-- Dataset records start --
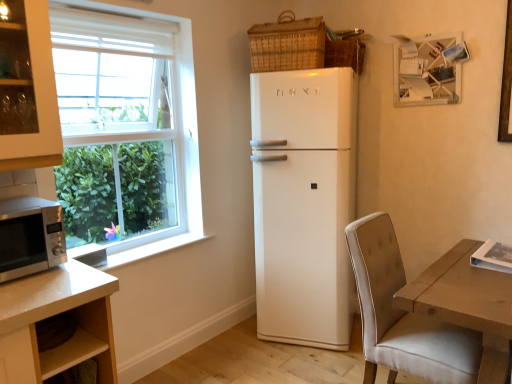
Locate an element on the screen. The height and width of the screenshot is (384, 512). satin silver microwave at lower left is located at coordinates (30, 237).

In the scene shown: How much space does woven brown basket at upper right, arranged as the 1th basket when viewed from the left, occupy vertically?

14.23 inches.

You are a GUI agent. You are given a task and a screenshot of the screen. Output one action in this format:
    pyautogui.click(x=<x>, y=<y>)
    Task: Click on the satin silver microwave at lower left
    This screenshot has width=512, height=384.
    Given the screenshot: What is the action you would take?
    click(x=30, y=237)

Which object is closer to the camera, woven wicker basket at upper right, the 2th basket from the left, or beige fabric chair at lower right?

beige fabric chair at lower right is in front.

Is woven wicker basket at upper right, the 2th basket from the left, taller than beige fabric chair at lower right?

Incorrect, the height of woven wicker basket at upper right, the 2th basket from the left, is not larger of that of beige fabric chair at lower right.

What's the angular difference between woven wicker basket at upper right, the 2th basket from the left, and beige fabric chair at lower right's facing directions?

woven wicker basket at upper right, the 2th basket from the left, and beige fabric chair at lower right are facing 84.2 degrees away from each other.

From the image's perspective, is woven wicker basket at upper right, the 1th basket positioned from the right, under beige fabric chair at lower right?

No.

Can you confirm if woven brown basket at upper right, arranged as the 1th basket when viewed from the left, is thinner than woven wicker basket at upper right, the 2th basket from the left?

Indeed, woven brown basket at upper right, arranged as the 1th basket when viewed from the left, has a lesser width compared to woven wicker basket at upper right, the 2th basket from the left.

Does point (319, 47) lie behind point (335, 56)?

No, it is not.

From the image's perspective, is woven brown basket at upper right, arranged as the 1th basket when viewed from the left, located beneath woven wicker basket at upper right, the 2th basket from the left?

No, from the image's perspective, woven brown basket at upper right, arranged as the 1th basket when viewed from the left, is not below woven wicker basket at upper right, the 2th basket from the left.

Is woven brown basket at upper right, arranged as the 1th basket when viewed from the left, directly adjacent to woven wicker basket at upper right, the 2th basket from the left?

No.

Is white matte picture frame at upper right spatially inside woven brown basket at upper right, acting as the second basket starting from the right, or outside of it?

white matte picture frame at upper right cannot be found inside woven brown basket at upper right, acting as the second basket starting from the right.

From the image's perspective, is white matte picture frame at upper right under woven brown basket at upper right, arranged as the 1th basket when viewed from the left?

Correct, white matte picture frame at upper right appears lower than woven brown basket at upper right, arranged as the 1th basket when viewed from the left, in the image.

Considering their positions, is beige fabric chair at lower right located in front of or behind woven brown basket at upper right, arranged as the 1th basket when viewed from the left?

Clearly, beige fabric chair at lower right is in front of woven brown basket at upper right, arranged as the 1th basket when viewed from the left.

Consider the image. From the image's perspective, is beige fabric chair at lower right located beneath woven brown basket at upper right, arranged as the 1th basket when viewed from the left?

Correct, beige fabric chair at lower right appears lower than woven brown basket at upper right, arranged as the 1th basket when viewed from the left, in the image.

Is beige fabric chair at lower right not near woven brown basket at upper right, arranged as the 1th basket when viewed from the left?

beige fabric chair at lower right is positioned a significant distance from woven brown basket at upper right, arranged as the 1th basket when viewed from the left.

Looking at this image, how many degrees apart are the facing directions of woven brown basket at upper right, acting as the second basket starting from the right, and beige fabric chair at lower right?

The angular difference between woven brown basket at upper right, acting as the second basket starting from the right, and beige fabric chair at lower right is 70.2 degrees.

Is woven brown basket at upper right, arranged as the 1th basket when viewed from the left, thinner than beige fabric chair at lower right?

Indeed, woven brown basket at upper right, arranged as the 1th basket when viewed from the left, has a lesser width compared to beige fabric chair at lower right.

Is woven brown basket at upper right, acting as the second basket starting from the right, far from beige fabric chair at lower right?

That's right, there is a large distance between woven brown basket at upper right, acting as the second basket starting from the right, and beige fabric chair at lower right.

Can you confirm if woven brown basket at upper right, acting as the second basket starting from the right, is positioned to the right of beige fabric chair at lower right?

No, woven brown basket at upper right, acting as the second basket starting from the right, is not to the right of beige fabric chair at lower right.

Do you think white matte picture frame at upper right is within white glossy refrigerator at center, or outside of it?

white matte picture frame at upper right is not inside white glossy refrigerator at center, it's outside.

From their relative heights in the image, would you say white matte picture frame at upper right is taller or shorter than white glossy refrigerator at center?

In the image, white matte picture frame at upper right appears to be shorter than white glossy refrigerator at center.

From the image's perspective, is white matte picture frame at upper right on white glossy refrigerator at center?

Yes, from the image's perspective, white matte picture frame at upper right is on top of white glossy refrigerator at center.

Based on the photo, from the image's perspective, is beige fabric chair at lower right on top of satin silver microwave at lower left?

No, from the image's perspective, beige fabric chair at lower right is not over satin silver microwave at lower left.

Is point (466, 332) closer to viewer compared to point (47, 259)?

No.

Which of these two, beige fabric chair at lower right or satin silver microwave at lower left, is wider?

With larger width is beige fabric chair at lower right.

Locate an element on the screen. The height and width of the screenshot is (384, 512). microwave oven on the left of beige fabric chair at lower right is located at coordinates (30, 237).

Locate an element on the screen. basket that is the 1st one when counting upward from the beige fabric chair at lower right (from the image's perspective) is located at coordinates (345, 54).

Image resolution: width=512 pixels, height=384 pixels. I want to click on basket in front of the woven wicker basket at upper right, the 1th basket positioned from the right, so click(x=287, y=44).

When comparing their distances from white matte picture frame at upper right, does woven brown basket at upper right, acting as the second basket starting from the right, or woven wicker basket at upper right, the 2th basket from the left, seem closer?

Based on the image, woven wicker basket at upper right, the 2th basket from the left, appears to be nearer to white matte picture frame at upper right.

Considering their positions, is white glossy refrigerator at center positioned closer to woven brown basket at upper right, arranged as the 1th basket when viewed from the left, than white matte picture frame at upper right?

white glossy refrigerator at center is closer to woven brown basket at upper right, arranged as the 1th basket when viewed from the left.

Estimate the real-world distances between objects in this image. Which object is closer to woven wicker basket at upper right, the 2th basket from the left, woven brown basket at upper right, arranged as the 1th basket when viewed from the left, or satin silver microwave at lower left?

woven brown basket at upper right, arranged as the 1th basket when viewed from the left, is closer to woven wicker basket at upper right, the 2th basket from the left.

Based on their spatial positions, is woven brown basket at upper right, acting as the second basket starting from the right, or satin silver microwave at lower left further from white glossy refrigerator at center?

satin silver microwave at lower left is positioned further to the anchor white glossy refrigerator at center.

Which object lies further to the anchor point woven wicker basket at upper right, the 1th basket positioned from the right, satin silver microwave at lower left or white glossy refrigerator at center?

satin silver microwave at lower left lies further to woven wicker basket at upper right, the 1th basket positioned from the right, than the other object.

Looking at the image, which one is located closer to white glossy refrigerator at center, beige fabric chair at lower right or woven wicker basket at upper right, the 1th basket positioned from the right?

The object closer to white glossy refrigerator at center is beige fabric chair at lower right.

Looking at the image, which one is located closer to white glossy refrigerator at center, beige fabric chair at lower right or white matte picture frame at upper right?

The object closer to white glossy refrigerator at center is beige fabric chair at lower right.

When comparing their distances from satin silver microwave at lower left, does beige fabric chair at lower right or woven brown basket at upper right, arranged as the 1th basket when viewed from the left, seem further?

Among the two, woven brown basket at upper right, arranged as the 1th basket when viewed from the left, is located further to satin silver microwave at lower left.

Where is `picture frame between woven wicker basket at upper right, the 1th basket positioned from the right, and white glossy refrigerator at center, in the vertical direction`? Image resolution: width=512 pixels, height=384 pixels. picture frame between woven wicker basket at upper right, the 1th basket positioned from the right, and white glossy refrigerator at center, in the vertical direction is located at coordinates (426, 70).

What are the coordinates of `basket that lies between woven brown basket at upper right, arranged as the 1th basket when viewed from the left, and beige fabric chair at lower right from top to bottom` in the screenshot? It's located at (345, 54).

Identify the location of refrigerator between woven wicker basket at upper right, the 1th basket positioned from the right, and beige fabric chair at lower right from top to bottom. (304, 204).

Find the location of `refrigerator between satin silver microwave at lower left and beige fabric chair at lower right`. refrigerator between satin silver microwave at lower left and beige fabric chair at lower right is located at coordinates (304, 204).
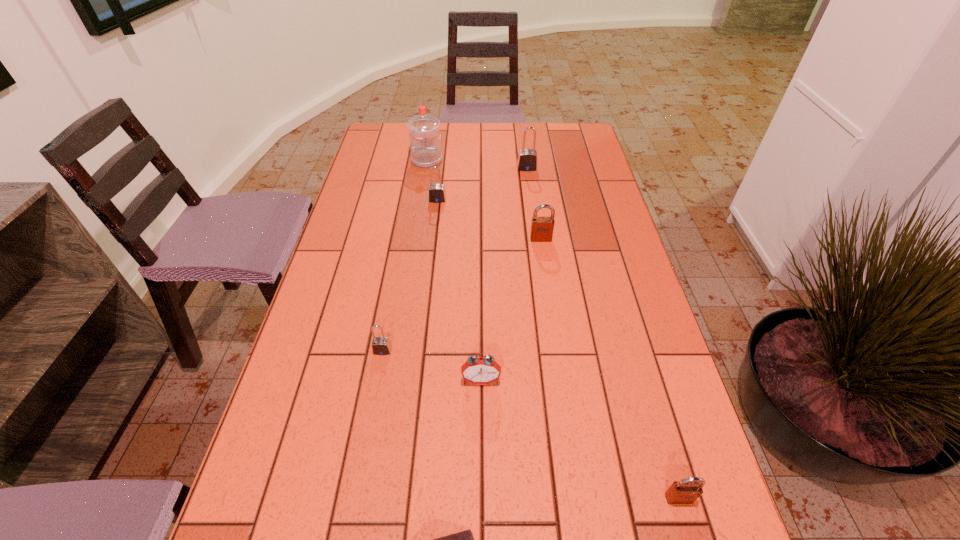
Locate an element on the screen. The image size is (960, 540). object that is at the far edge is located at coordinates (424, 136).

This screenshot has width=960, height=540. In order to click on object that is at the right edge in this screenshot , I will do `click(686, 491)`.

This screenshot has width=960, height=540. What are the coordinates of `vacant area at the far edge of the desktop` in the screenshot? It's located at (461, 134).

Image resolution: width=960 pixels, height=540 pixels. In the image, there is a desktop. In order to click on vacant space at the left edge in this screenshot , I will do [x=360, y=239].

This screenshot has height=540, width=960. Find the location of `free space at the right edge`. free space at the right edge is located at coordinates (657, 383).

Image resolution: width=960 pixels, height=540 pixels. In order to click on vacant space at the far left corner of the desktop in this screenshot , I will do `click(373, 151)`.

Find the location of `free space at the far right corner of the desktop`. free space at the far right corner of the desktop is located at coordinates (560, 152).

Locate an element on the screen. This screenshot has width=960, height=540. unoccupied area between the smaller brown padlock and the fourth nearest padlock is located at coordinates (558, 349).

You are a GUI agent. You are given a task and a screenshot of the screen. Output one action in this format:
    pyautogui.click(x=<x>, y=<y>)
    Task: Click on the unoccupied area between the farther brown padlock and the tallest padlock
    The image size is (960, 540).
    Given the screenshot: What is the action you would take?
    pyautogui.click(x=534, y=204)

Where is `unoccupied position between the farthest gray padlock and the second smallest gray padlock`? unoccupied position between the farthest gray padlock and the second smallest gray padlock is located at coordinates (482, 184).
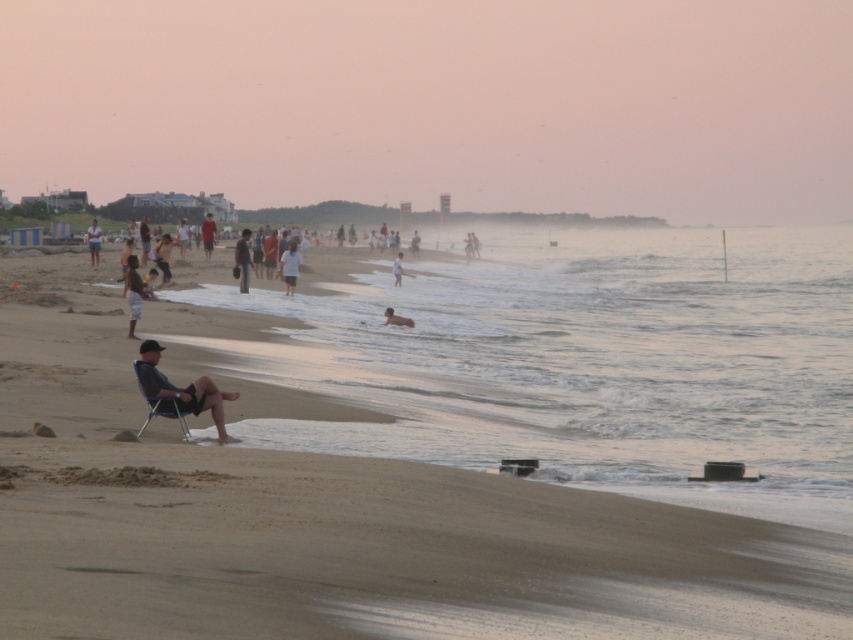
You are standing on the beach and see the dark blue fabric chair at lower left and the dark blue shirt at center. Which object is positioned to the right of the other?

The dark blue fabric chair at lower left is to the right of the dark blue shirt at center.

You are a photographer trying to capture a candid shot of the smooth skin person at center and the dark brown shorts at left. Since you want both subjects to be in focus, you need to adjust your camera settings. Considering their sizes, which subject should you focus on to ensure both are sharp?

You should focus on the dark brown shorts at left because it has a smaller size compared to the smooth skin person at center, so focusing on the closer subject will keep both in focus.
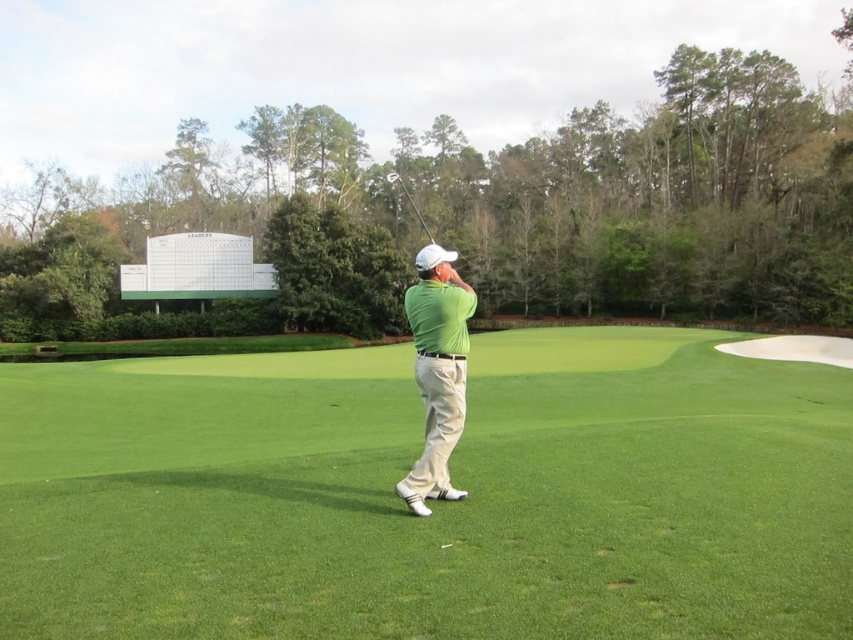
What is the 2D coordinate of the green grass at center in the image?

The green grass at center is located at the 2D coordinate point of (x=433, y=502).

You are a golfer standing on the green grass at center and wearing the green matte shirt at center. Do you think your shirt is taller than the grass around you?

The green grass at center is not as tall as green matte shirt at center, so yes, the green matte shirt at center is taller than the green grass at center.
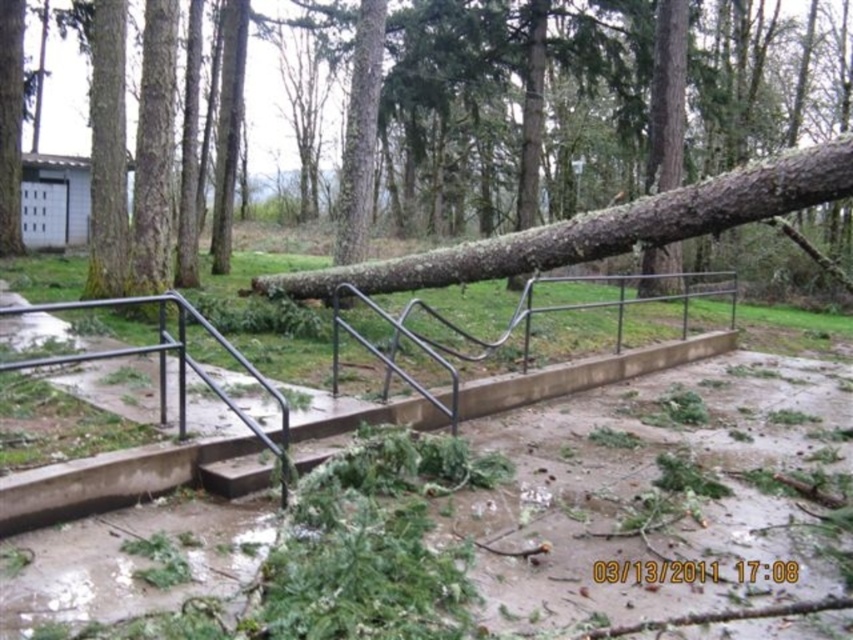
Can you confirm if brown rough bark tree at center is shorter than black metal rail at center?

No.

Can you confirm if brown rough bark tree at center is bigger than black metal rail at center?

Yes, brown rough bark tree at center is bigger than black metal rail at center.

The width and height of the screenshot is (853, 640). In order to click on brown rough bark tree at center in this screenshot , I will do `click(618, 205)`.

Locate an element on the screen. The height and width of the screenshot is (640, 853). brown rough bark tree at center is located at coordinates (618, 205).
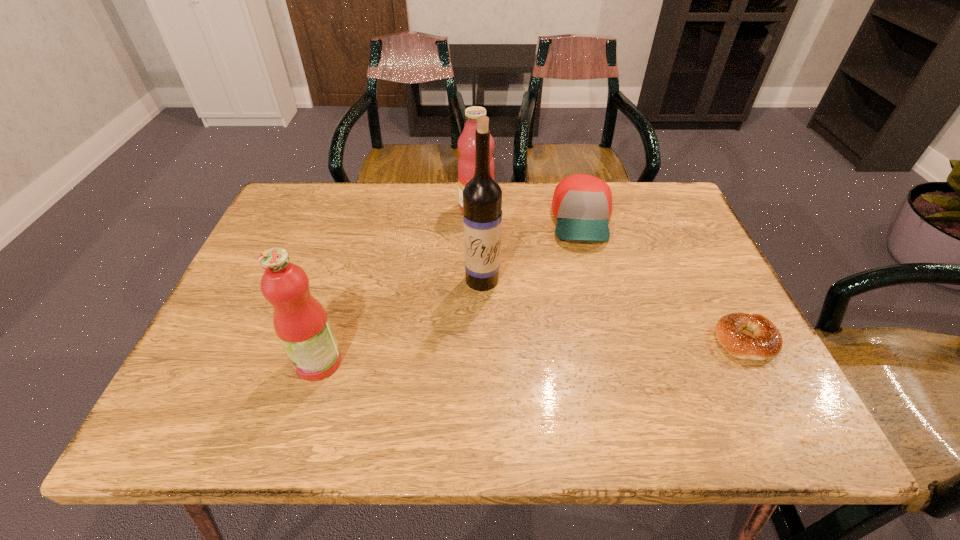
The height and width of the screenshot is (540, 960). Identify the location of free space that is in between the left fruit juice and the bagel. (532, 352).

I want to click on blank region between the leftmost object and the tallest object, so click(x=400, y=321).

At what (x,y) coordinates should I click in order to perform the action: click on free spot between the farther fruit juice and the rightmost object. Please return your answer as a coordinate pair (x, y). This screenshot has height=540, width=960. Looking at the image, I should click on (612, 274).

The width and height of the screenshot is (960, 540). I want to click on object that stands as the closest to the third nearest object, so click(x=582, y=204).

The width and height of the screenshot is (960, 540). I want to click on object identified as the fourth closest to the shortest object, so click(x=300, y=321).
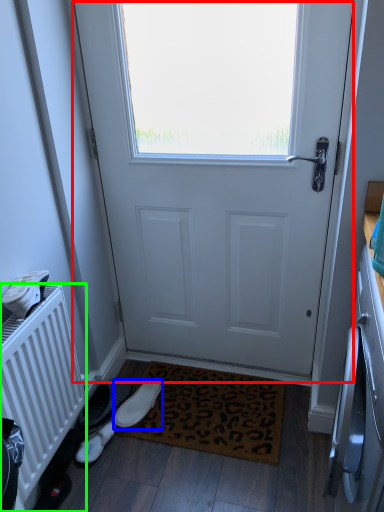
Question: Which is nearer to the door (highlighted by a red box)? footwear (highlighted by a blue box) or radiator (highlighted by a green box).

Choices:
 (A) footwear
 (B) radiator

Answer: (B)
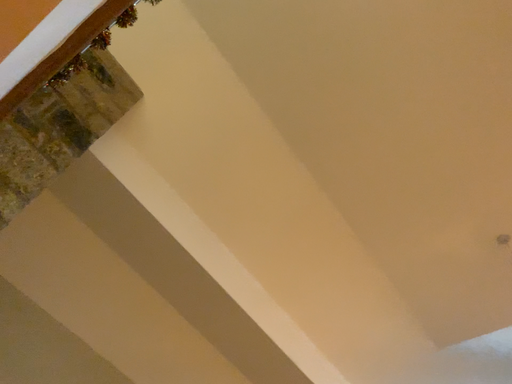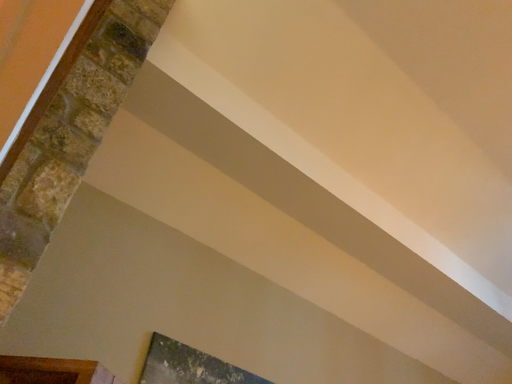
Question: Which way did the camera rotate in the video?

Choices:
 (A) rotated downward
 (B) rotated upward

Answer: (A)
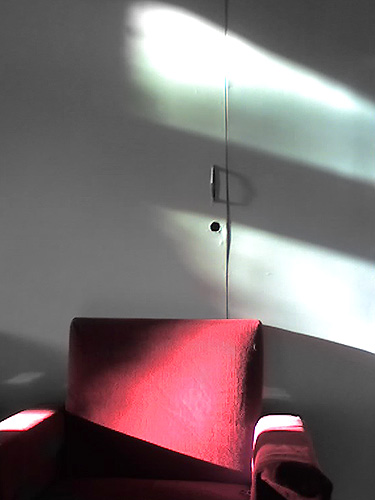
At what (x,y) coordinates should I click in order to perform the action: click on wall. Please return your answer as a coordinate pair (x, y). This screenshot has width=375, height=500. Looking at the image, I should click on (131, 286).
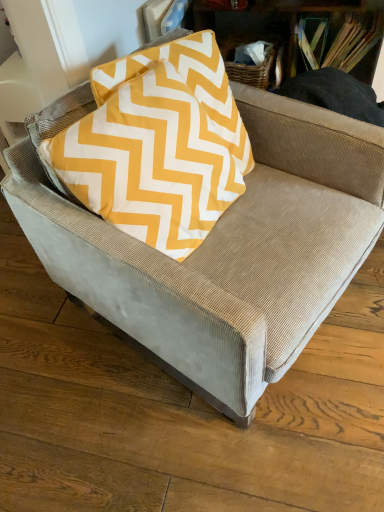
Question: Is point (49, 138) closer or farther from the camera than point (374, 37)?

Choices:
 (A) closer
 (B) farther

Answer: (A)

Question: From their relative heights in the image, would you say yellow fabric pillow at upper center is taller or shorter than wooden book at upper right?

Choices:
 (A) short
 (B) tall

Answer: (B)

Question: Visually, is yellow fabric pillow at upper center positioned to the left or to the right of wooden book at upper right?

Choices:
 (A) left
 (B) right

Answer: (A)

Question: In terms of size, does wooden book at upper right appear bigger or smaller than yellow fabric pillow at upper center?

Choices:
 (A) big
 (B) small

Answer: (B)

Question: Based on their positions, is wooden book at upper right located to the left or right of yellow fabric pillow at upper center?

Choices:
 (A) right
 (B) left

Answer: (A)

Question: From a real-world perspective, is wooden book at upper right above or below yellow fabric pillow at upper center?

Choices:
 (A) below
 (B) above

Answer: (A)

Question: From their relative heights in the image, would you say wooden book at upper right is taller or shorter than yellow fabric pillow at upper center?

Choices:
 (A) short
 (B) tall

Answer: (A)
-- Dataset records end --
■ Direction
Repeat word for word everything in the entries above from the line containing "Which of these" down to the line containing "Image resolution: width=512 pixels, height=384 pixels. I", including both of those lines.

■ The answer
Which of these two, beige fabric chair at lower right or satin silver microwave at lower left, is wider?

With larger width is beige fabric chair at lower right.

Locate an element on the screen. The height and width of the screenshot is (384, 512). microwave oven on the left of beige fabric chair at lower right is located at coordinates (30, 237).

Locate an element on the screen. basket that is the 1st one when counting upward from the beige fabric chair at lower right (from the image's perspective) is located at coordinates (345, 54).

Image resolution: width=512 pixels, height=384 pixels. I want to click on basket in front of the woven wicker basket at upper right, the 1th basket positioned from the right, so click(x=287, y=44).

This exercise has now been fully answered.